(Object transformation records)
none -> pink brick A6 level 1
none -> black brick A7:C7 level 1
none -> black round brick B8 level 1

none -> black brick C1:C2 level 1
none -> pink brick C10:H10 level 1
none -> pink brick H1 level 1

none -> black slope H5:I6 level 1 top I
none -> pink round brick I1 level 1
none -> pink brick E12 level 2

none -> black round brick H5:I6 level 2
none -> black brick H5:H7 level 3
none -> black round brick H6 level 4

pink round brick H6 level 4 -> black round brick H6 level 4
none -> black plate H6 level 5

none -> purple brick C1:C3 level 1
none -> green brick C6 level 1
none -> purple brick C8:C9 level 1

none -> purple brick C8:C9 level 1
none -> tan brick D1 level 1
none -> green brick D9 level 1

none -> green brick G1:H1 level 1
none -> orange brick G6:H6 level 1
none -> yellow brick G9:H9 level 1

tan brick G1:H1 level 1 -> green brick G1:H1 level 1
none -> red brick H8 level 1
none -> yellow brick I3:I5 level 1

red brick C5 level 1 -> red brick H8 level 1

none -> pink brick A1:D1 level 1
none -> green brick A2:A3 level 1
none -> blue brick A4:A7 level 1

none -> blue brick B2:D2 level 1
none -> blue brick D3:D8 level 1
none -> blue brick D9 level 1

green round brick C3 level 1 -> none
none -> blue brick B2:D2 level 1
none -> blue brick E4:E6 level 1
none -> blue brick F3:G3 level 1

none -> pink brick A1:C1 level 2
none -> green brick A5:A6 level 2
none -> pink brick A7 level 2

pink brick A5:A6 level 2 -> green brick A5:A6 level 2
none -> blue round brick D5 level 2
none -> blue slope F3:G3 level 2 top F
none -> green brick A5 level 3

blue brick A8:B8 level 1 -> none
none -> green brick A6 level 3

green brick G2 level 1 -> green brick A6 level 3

● What the task requires
All of the data needs to be printed once more, exactly.

● Response
none -> pink brick A6 level 1
none -> black brick A7:C7 level 1
none -> black round brick B8 level 1

none -> black brick C1:C2 level 1
none -> pink brick C10:H10 level 1
none -> pink brick H1 level 1

none -> black slope H5:I6 level 1 top I
none -> pink round brick I1 level 1
none -> pink brick E12 level 2

none -> black round brick H5:I6 level 2
none -> black brick H5:H7 level 3
none -> black round brick H6 level 4

pink round brick H6 level 4 -> black round brick H6 level 4
none -> black plate H6 level 5

none -> purple brick C1:C3 level 1
none -> green brick C6 level 1
none -> purple brick C8:C9 level 1

none -> purple brick C8:C9 level 1
none -> tan brick D1 level 1
none -> green brick D9 level 1

none -> green brick G1:H1 level 1
none -> orange brick G6:H6 level 1
none -> yellow brick G9:H9 level 1

tan brick G1:H1 level 1 -> green brick G1:H1 level 1
none -> red brick H8 level 1
none -> yellow brick I3:I5 level 1

red brick C5 level 1 -> red brick H8 level 1

none -> pink brick A1:D1 level 1
none -> green brick A2:A3 level 1
none -> blue brick A4:A7 level 1

none -> blue brick B2:D2 level 1
none -> blue brick D3:D8 level 1
none -> blue brick D9 level 1

green round brick C3 level 1 -> none
none -> blue brick B2:D2 level 1
none -> blue brick E4:E6 level 1
none -> blue brick F3:G3 level 1

none -> pink brick A1:C1 level 2
none -> green brick A5:A6 level 2
none -> pink brick A7 level 2

pink brick A5:A6 level 2 -> green brick A5:A6 level 2
none -> blue round brick D5 level 2
none -> blue slope F3:G3 level 2 top F
none -> green brick A5 level 3

blue brick A8:B8 level 1 -> none
none -> green brick A6 level 3

green brick G2 level 1 -> green brick A6 level 3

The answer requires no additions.